*WORK REQUEST*
What is needed is an exact transcription of every entry below, with the pictures left out.

*THE DATA*
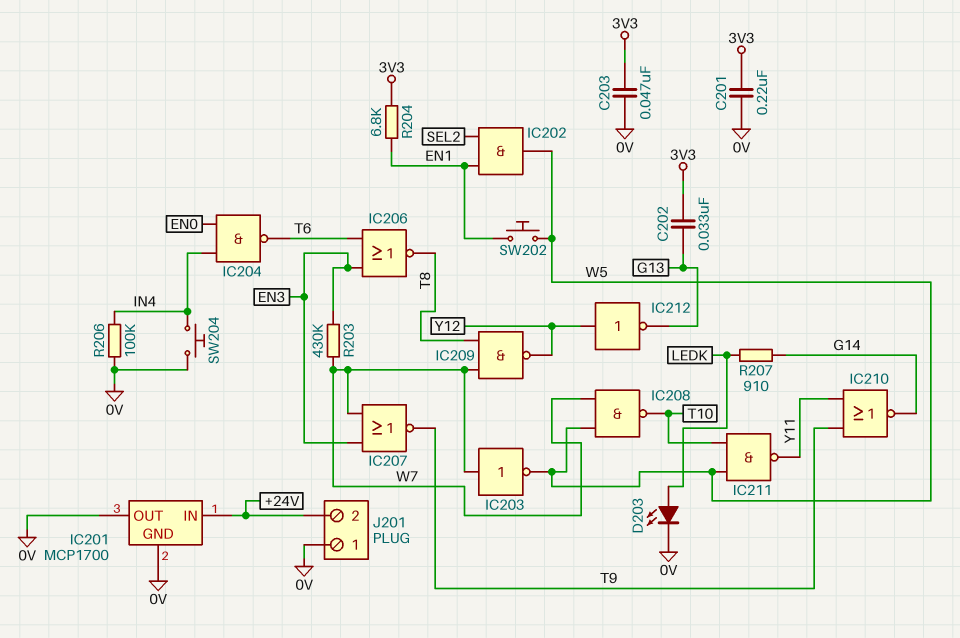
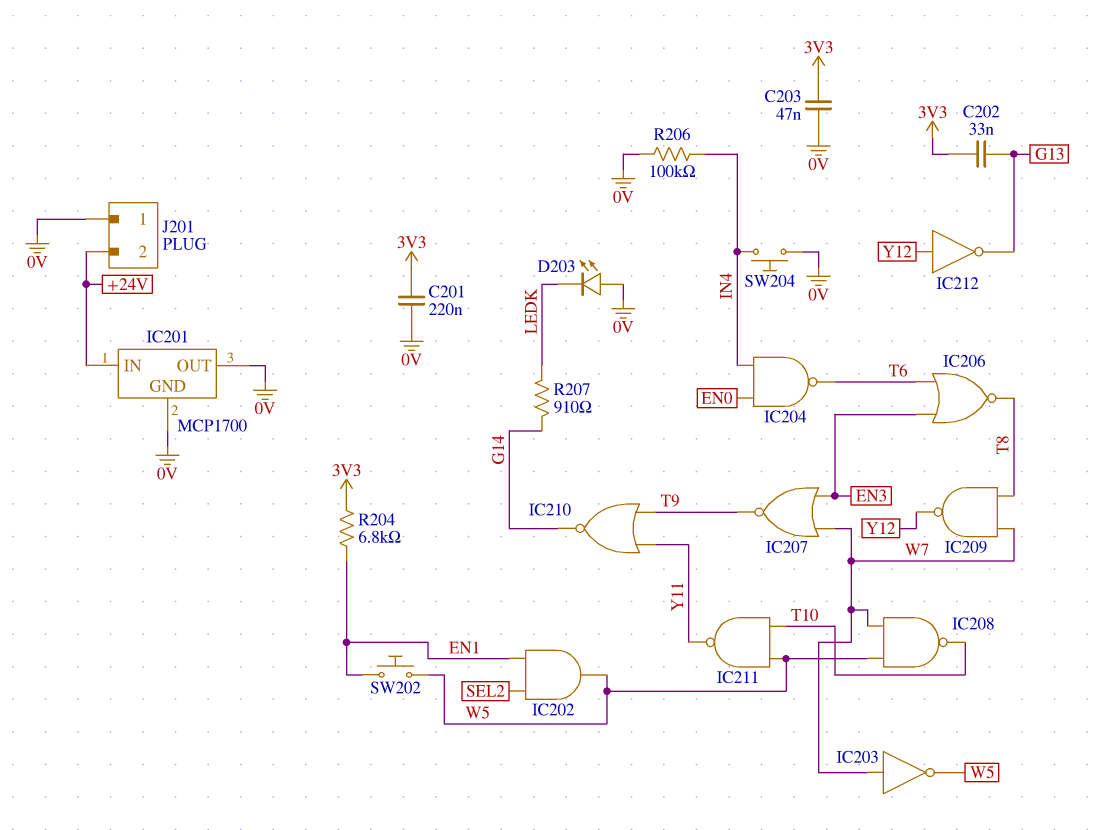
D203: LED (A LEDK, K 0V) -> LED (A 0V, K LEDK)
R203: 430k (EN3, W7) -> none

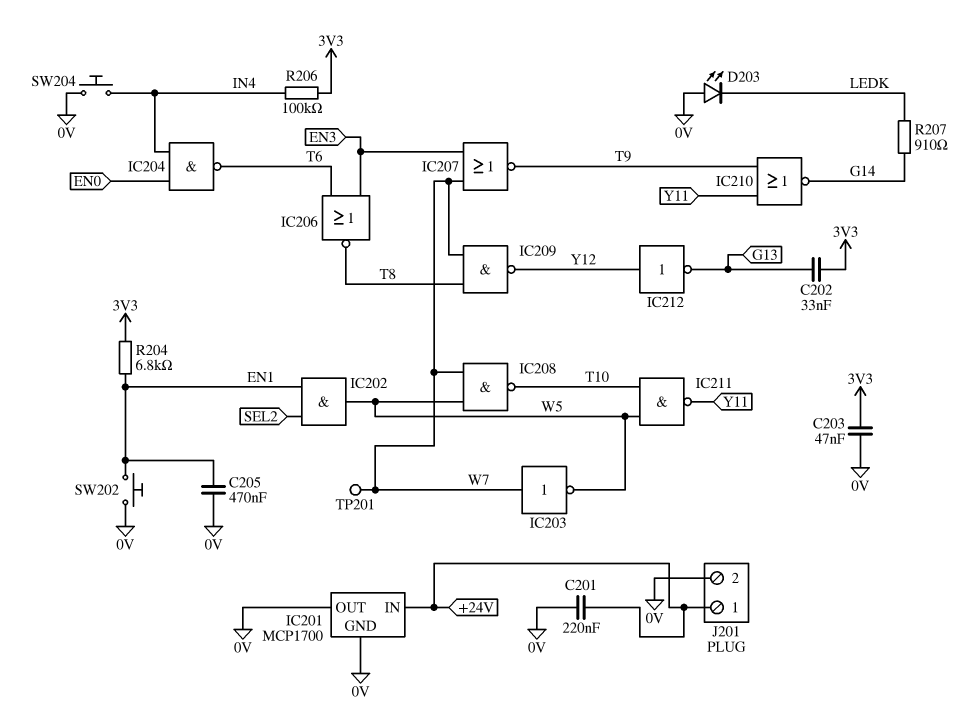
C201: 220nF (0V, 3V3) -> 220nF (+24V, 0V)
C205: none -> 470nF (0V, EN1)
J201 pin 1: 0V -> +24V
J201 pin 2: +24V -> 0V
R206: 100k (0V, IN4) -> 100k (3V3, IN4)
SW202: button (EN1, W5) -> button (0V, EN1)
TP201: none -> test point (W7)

*THE COMPLETED TASK*
D203: LED (A LEDK, K 0V) -> LED (A 0V, K LEDK)
R203: 430k (EN3, W7) -> none

C201: 220nF (0V, 3V3) -> 220nF (+24V, 0V)
C205: none -> 470nF (0V, EN1)
J201 pin 1: 0V -> +24V
J201 pin 2: +24V -> 0V
R206: 100k (0V, IN4) -> 100k (3V3, IN4)
SW202: button (EN1, W5) -> button (0V, EN1)
TP201: none -> test point (W7)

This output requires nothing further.